■ **PROBLEM STATEMENT**
Every entry below is to be copied exactly, apart from any picture it holds.

■ **GIVEN DATA**
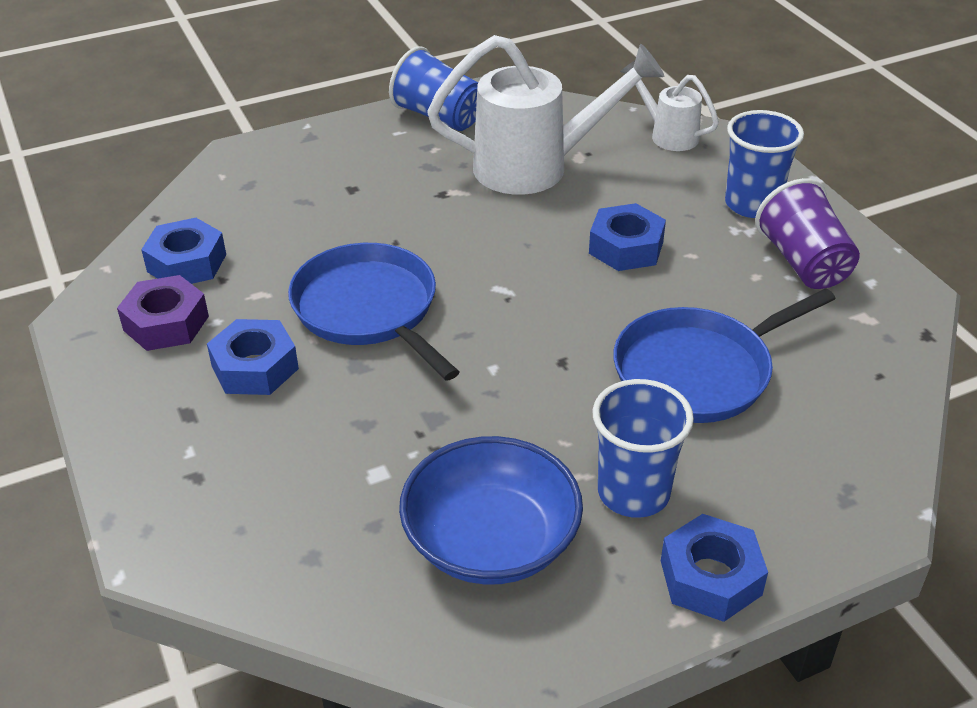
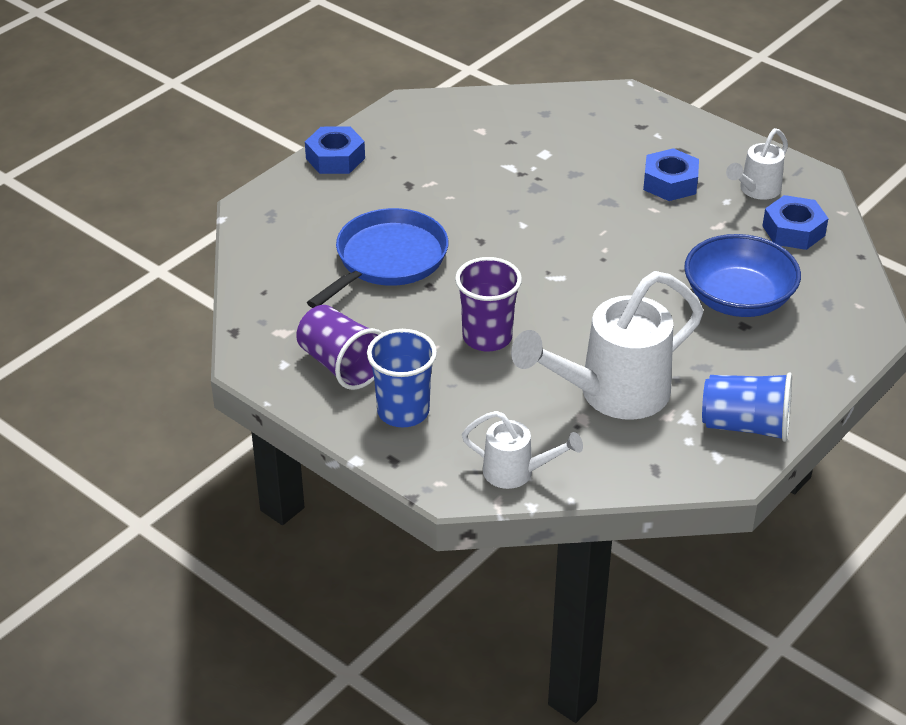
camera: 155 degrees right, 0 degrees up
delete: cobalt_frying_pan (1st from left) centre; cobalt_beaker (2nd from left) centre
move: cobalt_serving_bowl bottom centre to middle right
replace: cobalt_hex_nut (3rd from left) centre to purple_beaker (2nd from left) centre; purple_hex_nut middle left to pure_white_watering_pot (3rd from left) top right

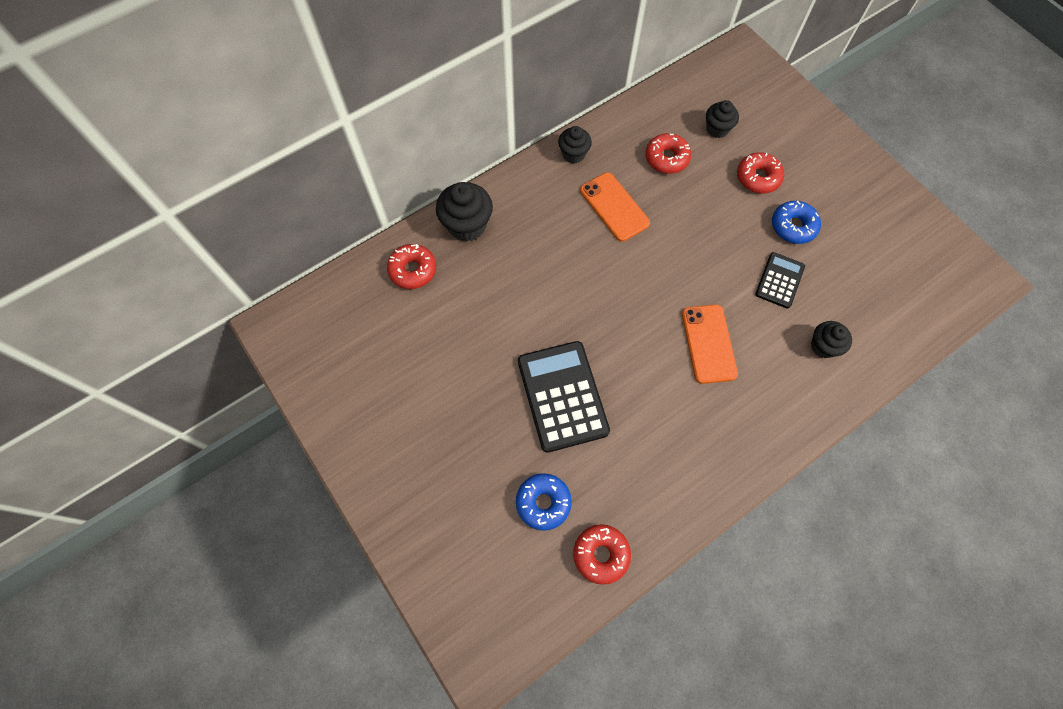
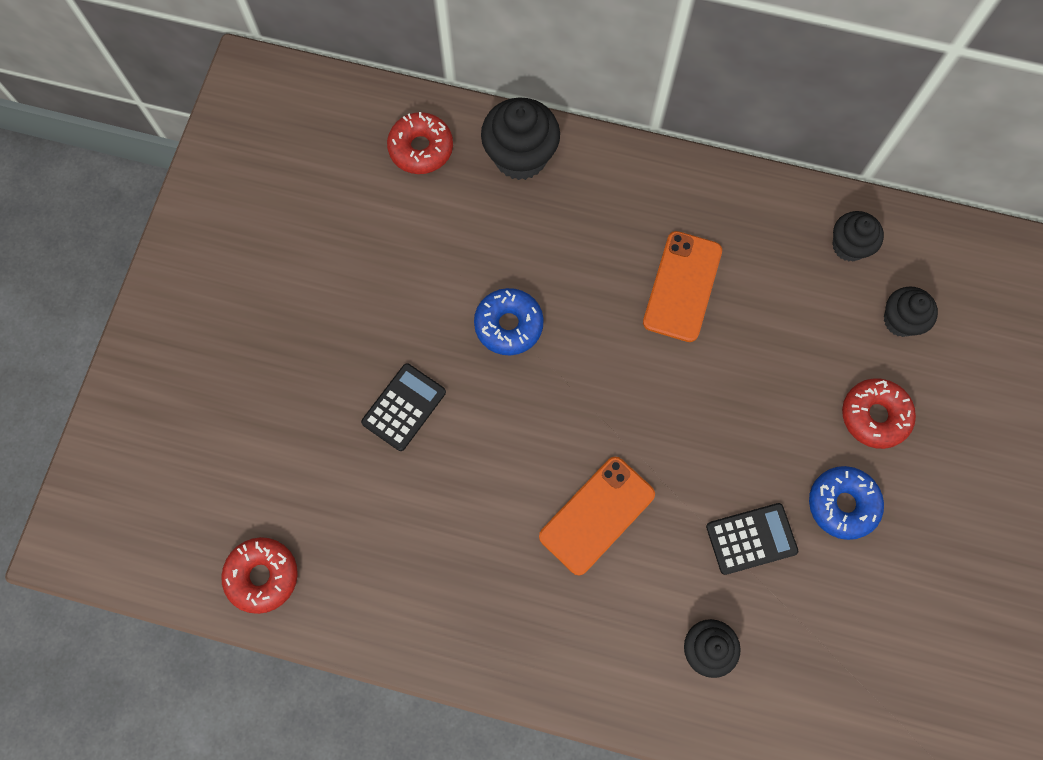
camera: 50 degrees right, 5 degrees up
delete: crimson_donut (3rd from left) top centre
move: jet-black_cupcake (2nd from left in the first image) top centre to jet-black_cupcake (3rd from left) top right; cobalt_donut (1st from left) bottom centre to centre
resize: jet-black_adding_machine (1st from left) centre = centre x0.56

■ **RESPONSE TO THE TASK**
camera: 155 degrees right, 0 degrees up
delete: cobalt_frying_pan (1st from left) centre; cobalt_beaker (2nd from left) centre
move: cobalt_serving_bowl bottom centre to middle right
replace: cobalt_hex_nut (3rd from left) centre to purple_beaker (2nd from left) centre; purple_hex_nut middle left to pure_white_watering_pot (3rd from left) top right

camera: 50 degrees right, 5 degrees up
delete: crimson_donut (3rd from left) top centre
move: jet-black_cupcake (2nd from left in the first image) top centre to jet-black_cupcake (3rd from left) top right; cobalt_donut (1st from left) bottom centre to centre
resize: jet-black_adding_machine (1st from left) centre = centre x0.56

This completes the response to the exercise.